=== Task brief ===
Your task is to show every line in the listing below that includes "dumbbell".
*-*-*
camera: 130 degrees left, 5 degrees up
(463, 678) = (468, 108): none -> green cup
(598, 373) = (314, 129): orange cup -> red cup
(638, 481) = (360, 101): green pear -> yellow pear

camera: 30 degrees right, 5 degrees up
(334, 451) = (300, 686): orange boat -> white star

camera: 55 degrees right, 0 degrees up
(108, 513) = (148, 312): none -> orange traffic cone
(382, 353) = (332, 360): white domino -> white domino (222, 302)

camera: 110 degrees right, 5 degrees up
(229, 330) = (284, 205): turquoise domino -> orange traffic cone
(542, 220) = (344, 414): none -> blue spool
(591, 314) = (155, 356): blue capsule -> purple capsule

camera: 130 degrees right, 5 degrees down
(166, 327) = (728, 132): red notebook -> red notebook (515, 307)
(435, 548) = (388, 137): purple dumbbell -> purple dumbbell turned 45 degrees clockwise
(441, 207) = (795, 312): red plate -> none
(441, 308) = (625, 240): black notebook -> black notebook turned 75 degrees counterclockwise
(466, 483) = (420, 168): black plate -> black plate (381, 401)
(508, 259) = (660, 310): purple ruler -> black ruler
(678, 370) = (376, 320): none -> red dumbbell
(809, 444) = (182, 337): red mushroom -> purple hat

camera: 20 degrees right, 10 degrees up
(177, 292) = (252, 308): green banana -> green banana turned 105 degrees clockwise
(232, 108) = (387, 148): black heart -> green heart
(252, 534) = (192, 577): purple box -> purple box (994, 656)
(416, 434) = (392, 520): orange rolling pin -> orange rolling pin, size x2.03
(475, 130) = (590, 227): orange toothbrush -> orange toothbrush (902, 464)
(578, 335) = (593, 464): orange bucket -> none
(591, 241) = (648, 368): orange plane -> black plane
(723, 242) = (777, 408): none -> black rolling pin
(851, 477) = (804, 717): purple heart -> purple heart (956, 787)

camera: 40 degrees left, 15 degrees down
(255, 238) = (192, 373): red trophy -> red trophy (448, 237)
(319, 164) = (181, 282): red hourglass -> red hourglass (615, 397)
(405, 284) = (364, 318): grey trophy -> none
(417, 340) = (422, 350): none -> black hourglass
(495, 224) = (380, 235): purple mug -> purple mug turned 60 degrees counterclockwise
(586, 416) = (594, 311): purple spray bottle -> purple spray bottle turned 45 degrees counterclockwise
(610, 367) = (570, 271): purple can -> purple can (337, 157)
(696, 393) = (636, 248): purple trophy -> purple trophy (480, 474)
*-*-*
=== Answer box ===
(435, 548) = (388, 137): purple dumbbell -> purple dumbbell turned 45 degrees clockwise
(678, 370) = (376, 320): none -> red dumbbell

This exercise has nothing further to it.